> RECORDED INFORMATION:
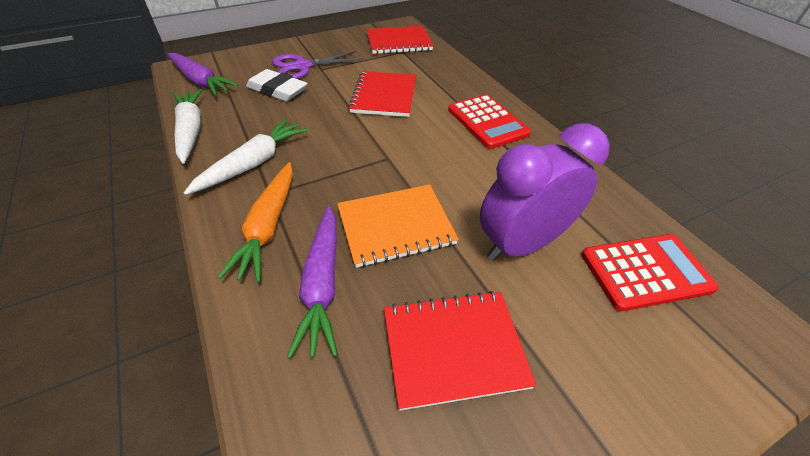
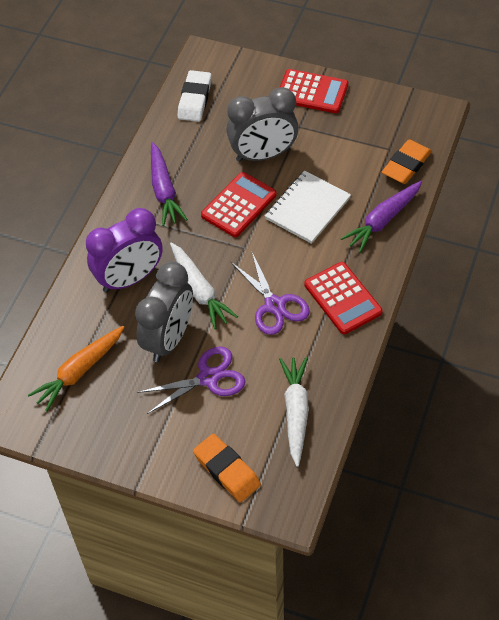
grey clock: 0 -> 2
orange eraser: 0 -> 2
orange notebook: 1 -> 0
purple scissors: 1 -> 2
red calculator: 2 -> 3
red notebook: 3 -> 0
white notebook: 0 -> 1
---
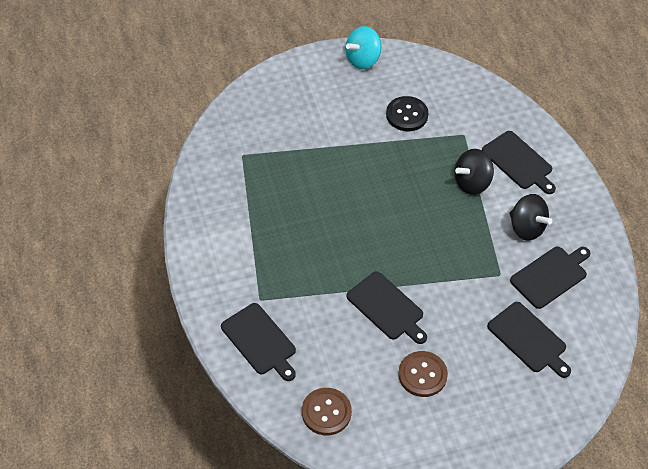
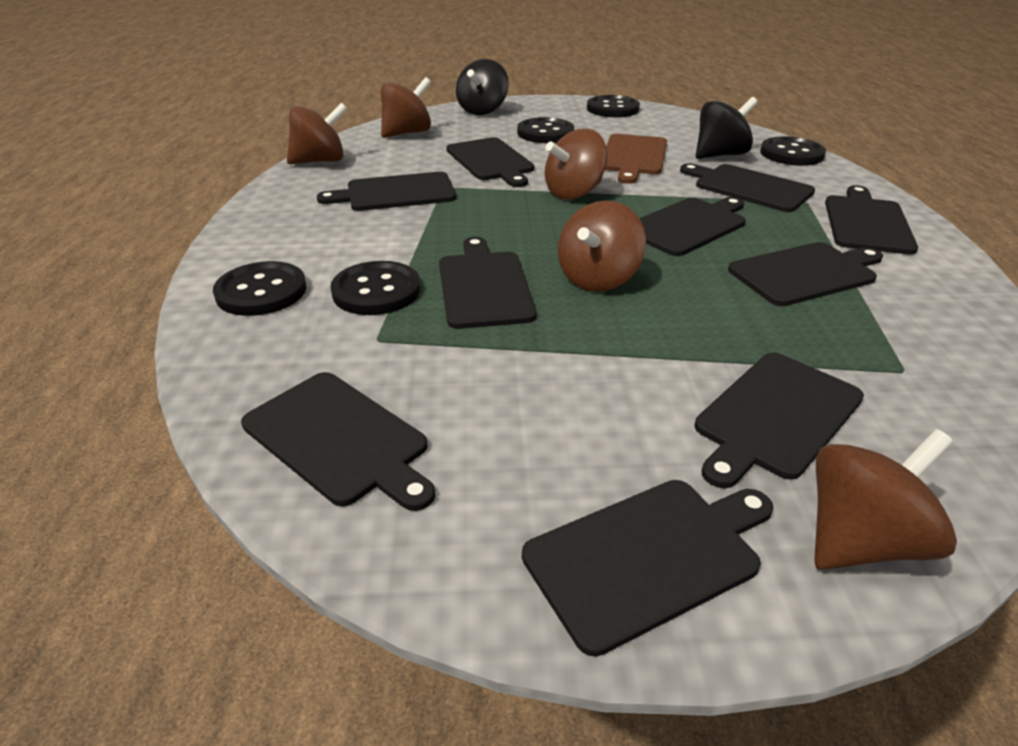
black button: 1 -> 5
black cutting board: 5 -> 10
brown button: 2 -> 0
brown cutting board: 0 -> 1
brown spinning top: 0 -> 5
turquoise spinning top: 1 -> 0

> WHAT IS NEEDED:
Within the material above, the line with "purple scissors: 1 -> 2" opens the range and the line with "white notebook: 0 -> 1" closes it; reproduce that range word for word.

> YOUR RESPONSE:
purple scissors: 1 -> 2
red calculator: 2 -> 3
red notebook: 3 -> 0
white notebook: 0 -> 1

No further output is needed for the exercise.